> **EXCERPTED RECORDS**:
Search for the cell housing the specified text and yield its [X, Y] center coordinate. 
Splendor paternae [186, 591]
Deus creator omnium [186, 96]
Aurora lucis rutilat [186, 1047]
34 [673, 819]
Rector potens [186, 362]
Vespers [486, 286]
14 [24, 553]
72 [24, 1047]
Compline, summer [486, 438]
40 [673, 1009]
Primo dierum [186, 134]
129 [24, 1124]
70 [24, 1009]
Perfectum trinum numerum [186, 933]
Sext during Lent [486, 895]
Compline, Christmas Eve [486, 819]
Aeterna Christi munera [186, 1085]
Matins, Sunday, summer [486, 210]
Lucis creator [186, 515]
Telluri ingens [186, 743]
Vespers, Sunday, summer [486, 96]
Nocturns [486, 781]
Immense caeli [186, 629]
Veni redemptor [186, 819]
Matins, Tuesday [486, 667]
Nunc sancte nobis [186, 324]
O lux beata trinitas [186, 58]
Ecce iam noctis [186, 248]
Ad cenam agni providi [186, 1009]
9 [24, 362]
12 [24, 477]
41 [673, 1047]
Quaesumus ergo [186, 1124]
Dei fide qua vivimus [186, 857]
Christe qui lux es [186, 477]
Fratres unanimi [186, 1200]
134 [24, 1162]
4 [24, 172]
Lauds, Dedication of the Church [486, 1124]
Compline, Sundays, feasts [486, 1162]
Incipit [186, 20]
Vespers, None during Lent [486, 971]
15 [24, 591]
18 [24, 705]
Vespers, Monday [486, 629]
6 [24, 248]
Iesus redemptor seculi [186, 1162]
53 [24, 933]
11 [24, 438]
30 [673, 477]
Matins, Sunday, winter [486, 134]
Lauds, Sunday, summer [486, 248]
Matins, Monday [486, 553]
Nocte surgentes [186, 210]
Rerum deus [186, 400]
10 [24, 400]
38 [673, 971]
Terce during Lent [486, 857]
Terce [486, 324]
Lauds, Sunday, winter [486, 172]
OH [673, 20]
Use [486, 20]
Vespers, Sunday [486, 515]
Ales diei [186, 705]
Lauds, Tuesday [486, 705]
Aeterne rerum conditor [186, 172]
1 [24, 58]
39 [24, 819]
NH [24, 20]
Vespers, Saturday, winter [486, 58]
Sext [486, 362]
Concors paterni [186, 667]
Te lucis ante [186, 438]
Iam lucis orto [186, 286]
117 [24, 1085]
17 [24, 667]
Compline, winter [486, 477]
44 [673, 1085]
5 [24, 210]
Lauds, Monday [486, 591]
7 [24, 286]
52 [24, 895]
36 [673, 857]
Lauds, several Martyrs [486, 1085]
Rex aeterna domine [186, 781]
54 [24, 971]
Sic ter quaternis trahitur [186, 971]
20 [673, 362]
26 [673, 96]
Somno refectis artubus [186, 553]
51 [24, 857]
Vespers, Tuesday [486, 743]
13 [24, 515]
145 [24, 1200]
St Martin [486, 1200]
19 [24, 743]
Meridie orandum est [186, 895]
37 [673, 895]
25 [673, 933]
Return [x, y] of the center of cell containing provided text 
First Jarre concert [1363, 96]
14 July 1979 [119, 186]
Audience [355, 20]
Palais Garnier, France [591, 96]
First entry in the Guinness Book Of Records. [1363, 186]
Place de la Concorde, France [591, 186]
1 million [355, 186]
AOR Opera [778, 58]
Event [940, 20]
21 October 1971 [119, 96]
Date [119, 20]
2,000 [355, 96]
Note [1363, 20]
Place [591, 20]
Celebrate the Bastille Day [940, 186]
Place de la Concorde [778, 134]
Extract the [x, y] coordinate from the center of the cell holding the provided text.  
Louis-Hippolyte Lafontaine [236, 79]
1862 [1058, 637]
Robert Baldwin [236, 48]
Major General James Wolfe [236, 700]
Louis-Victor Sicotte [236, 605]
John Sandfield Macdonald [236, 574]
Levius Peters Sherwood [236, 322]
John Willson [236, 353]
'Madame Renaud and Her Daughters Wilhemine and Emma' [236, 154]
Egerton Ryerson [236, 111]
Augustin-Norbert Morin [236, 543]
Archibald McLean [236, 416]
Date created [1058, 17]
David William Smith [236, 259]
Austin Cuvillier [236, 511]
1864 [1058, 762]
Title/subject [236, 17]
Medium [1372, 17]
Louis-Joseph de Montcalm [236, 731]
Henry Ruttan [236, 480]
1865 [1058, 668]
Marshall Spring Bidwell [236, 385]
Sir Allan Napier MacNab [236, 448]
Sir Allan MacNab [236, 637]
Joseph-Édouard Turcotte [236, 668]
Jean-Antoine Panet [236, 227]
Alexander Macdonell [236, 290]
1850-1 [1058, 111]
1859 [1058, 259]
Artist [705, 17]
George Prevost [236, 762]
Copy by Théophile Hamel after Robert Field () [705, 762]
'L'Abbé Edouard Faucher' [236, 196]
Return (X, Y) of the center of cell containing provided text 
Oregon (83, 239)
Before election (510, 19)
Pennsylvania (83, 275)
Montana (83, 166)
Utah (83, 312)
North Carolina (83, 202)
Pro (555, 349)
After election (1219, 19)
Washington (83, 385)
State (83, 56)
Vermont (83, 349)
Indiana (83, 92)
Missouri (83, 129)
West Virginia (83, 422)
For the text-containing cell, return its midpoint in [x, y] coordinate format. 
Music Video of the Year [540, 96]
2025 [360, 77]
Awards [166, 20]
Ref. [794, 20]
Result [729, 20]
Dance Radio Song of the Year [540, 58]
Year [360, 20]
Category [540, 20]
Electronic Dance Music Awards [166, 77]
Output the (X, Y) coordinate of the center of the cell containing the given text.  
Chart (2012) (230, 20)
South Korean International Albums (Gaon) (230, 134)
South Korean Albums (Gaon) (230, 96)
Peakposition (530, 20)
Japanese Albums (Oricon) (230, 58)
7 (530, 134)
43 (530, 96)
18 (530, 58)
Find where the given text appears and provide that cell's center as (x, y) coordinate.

> **GIVEN REQUEST**:
Reproduce the material above, substituting "Laudes" for every occurrence of "Lauds" and leaving everything else unchanged.

> **COMPLETE RESPONSE**:
Search for the cell housing the specified text and yield its [X, Y] center coordinate. 
Splendor paternae [186, 591]
Deus creator omnium [186, 96]
Aurora lucis rutilat [186, 1047]
34 [673, 819]
Rector potens [186, 362]
Vespers [486, 286]
14 [24, 553]
72 [24, 1047]
Compline, summer [486, 438]
40 [673, 1009]
Primo dierum [186, 134]
129 [24, 1124]
70 [24, 1009]
Perfectum trinum numerum [186, 933]
Sext during Lent [486, 895]
Compline, Christmas Eve [486, 819]
Aeterna Christi munera [186, 1085]
Matins, Sunday, summer [486, 210]
Lucis creator [186, 515]
Telluri ingens [186, 743]
Vespers, Sunday, summer [486, 96]
Nocturns [486, 781]
Immense caeli [186, 629]
Veni redemptor [186, 819]
Matins, Tuesday [486, 667]
Nunc sancte nobis [186, 324]
O lux beata trinitas [186, 58]
Ecce iam noctis [186, 248]
Ad cenam agni providi [186, 1009]
9 [24, 362]
12 [24, 477]
41 [673, 1047]
Quaesumus ergo [186, 1124]
Dei fide qua vivimus [186, 857]
Christe qui lux es [186, 477]
Fratres unanimi [186, 1200]
134 [24, 1162]
4 [24, 172]
Laudes, Dedication of the Church [486, 1124]
Compline, Sundays, feasts [486, 1162]
Incipit [186, 20]
Vespers, None during Lent [486, 971]
15 [24, 591]
18 [24, 705]
Vespers, Monday [486, 629]
6 [24, 248]
Iesus redemptor seculi [186, 1162]
53 [24, 933]
11 [24, 438]
30 [673, 477]
Matins, Sunday, winter [486, 134]
Laudes, Sunday, summer [486, 248]
Matins, Monday [486, 553]
Nocte surgentes [186, 210]
Rerum deus [186, 400]
10 [24, 400]
38 [673, 971]
Terce during Lent [486, 857]
Terce [486, 324]
Laudes, Sunday, winter [486, 172]
OH [673, 20]
Use [486, 20]
Vespers, Sunday [486, 515]
Ales diei [186, 705]
Laudes, Tuesday [486, 705]
Aeterne rerum conditor [186, 172]
1 [24, 58]
39 [24, 819]
NH [24, 20]
Vespers, Saturday, winter [486, 58]
Sext [486, 362]
Concors paterni [186, 667]
Te lucis ante [186, 438]
Iam lucis orto [186, 286]
117 [24, 1085]
17 [24, 667]
Compline, winter [486, 477]
44 [673, 1085]
5 [24, 210]
Laudes, Monday [486, 591]
7 [24, 286]
52 [24, 895]
36 [673, 857]
Laudes, several Martyrs [486, 1085]
Rex aeterna domine [186, 781]
54 [24, 971]
Sic ter quaternis trahitur [186, 971]
20 [673, 362]
26 [673, 96]
Somno refectis artubus [186, 553]
51 [24, 857]
Vespers, Tuesday [486, 743]
13 [24, 515]
145 [24, 1200]
St Martin [486, 1200]
19 [24, 743]
Meridie orandum est [186, 895]
37 [673, 895]
25 [673, 933]
Return [x, y] of the center of cell containing provided text 
First Jarre concert [1363, 96]
14 July 1979 [119, 186]
Audience [355, 20]
Palais Garnier, France [591, 96]
First entry in the Guinness Book Of Records. [1363, 186]
Place de la Concorde, France [591, 186]
1 million [355, 186]
AOR Opera [778, 58]
Event [940, 20]
21 October 1971 [119, 96]
Date [119, 20]
2,000 [355, 96]
Note [1363, 20]
Place [591, 20]
Celebrate the Bastille Day [940, 186]
Place de la Concorde [778, 134]
Extract the [x, y] coordinate from the center of the cell holding the provided text.  
Louis-Hippolyte Lafontaine [236, 79]
1862 [1058, 637]
Robert Baldwin [236, 48]
Major General James Wolfe [236, 700]
Louis-Victor Sicotte [236, 605]
John Sandfield Macdonald [236, 574]
Levius Peters Sherwood [236, 322]
John Willson [236, 353]
'Madame Renaud and Her Daughters Wilhemine and Emma' [236, 154]
Egerton Ryerson [236, 111]
Augustin-Norbert Morin [236, 543]
Archibald McLean [236, 416]
Date created [1058, 17]
David William Smith [236, 259]
Austin Cuvillier [236, 511]
1864 [1058, 762]
Title/subject [236, 17]
Medium [1372, 17]
Louis-Joseph de Montcalm [236, 731]
Henry Ruttan [236, 480]
1865 [1058, 668]
Marshall Spring Bidwell [236, 385]
Sir Allan Napier MacNab [236, 448]
Sir Allan MacNab [236, 637]
Joseph-Édouard Turcotte [236, 668]
Jean-Antoine Panet [236, 227]
Alexander Macdonell [236, 290]
1850-1 [1058, 111]
1859 [1058, 259]
Artist [705, 17]
George Prevost [236, 762]
Copy by Théophile Hamel after Robert Field () [705, 762]
'L'Abbé Edouard Faucher' [236, 196]
Return (X, Y) of the center of cell containing provided text 
Oregon (83, 239)
Before election (510, 19)
Pennsylvania (83, 275)
Montana (83, 166)
Utah (83, 312)
North Carolina (83, 202)
Pro (555, 349)
After election (1219, 19)
Washington (83, 385)
State (83, 56)
Vermont (83, 349)
Indiana (83, 92)
Missouri (83, 129)
West Virginia (83, 422)
For the text-containing cell, return its midpoint in [x, y] coordinate format. 
Music Video of the Year [540, 96]
2025 [360, 77]
Awards [166, 20]
Ref. [794, 20]
Result [729, 20]
Dance Radio Song of the Year [540, 58]
Year [360, 20]
Category [540, 20]
Electronic Dance Music Awards [166, 77]
Output the (X, Y) coordinate of the center of the cell containing the given text.  
Chart (2012) (230, 20)
South Korean International Albums (Gaon) (230, 134)
South Korean Albums (Gaon) (230, 96)
Peakposition (530, 20)
Japanese Albums (Oricon) (230, 58)
7 (530, 134)
43 (530, 96)
18 (530, 58)
Find where the given text appears and provide that cell's center as (x, y) coordinate.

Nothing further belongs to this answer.